- THE DATA:
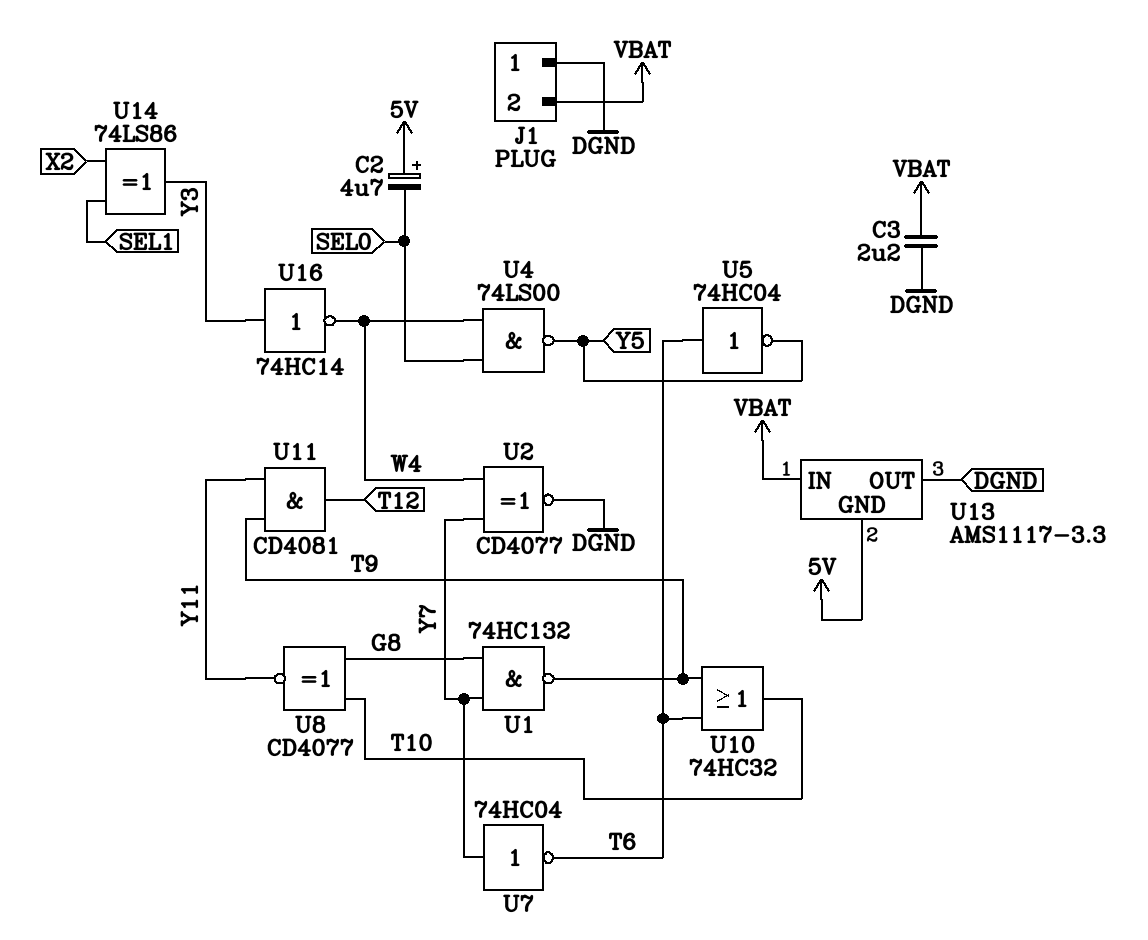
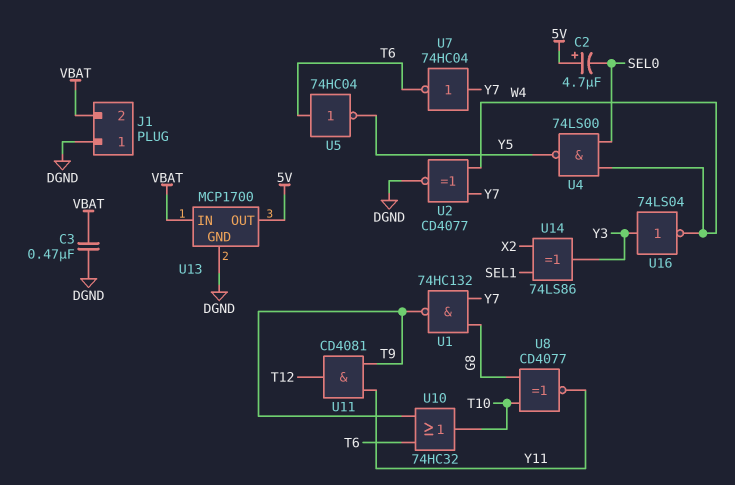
C3: 2.2uF (DGND, VBAT) -> 470nF (DGND, VBAT)
U13: AMS1117-3.3 -> MCP1700
U13 pin GND: 5V -> DGND
U13 pin OUT: DGND -> 5V
U16: NOT 74HC14 (in Y3, out W4) -> NOT 74LS04 (in Y3, out W4)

- REQUIREMENT: All of the material above is to be copied exactly, except for its images.

- OUTPUT OF THE TASK:
C3: 2.2uF (DGND, VBAT) -> 470nF (DGND, VBAT)
U13: AMS1117-3.3 -> MCP1700
U13 pin GND: 5V -> DGND
U13 pin OUT: DGND -> 5V
U16: NOT 74HC14 (in Y3, out W4) -> NOT 74LS04 (in Y3, out W4)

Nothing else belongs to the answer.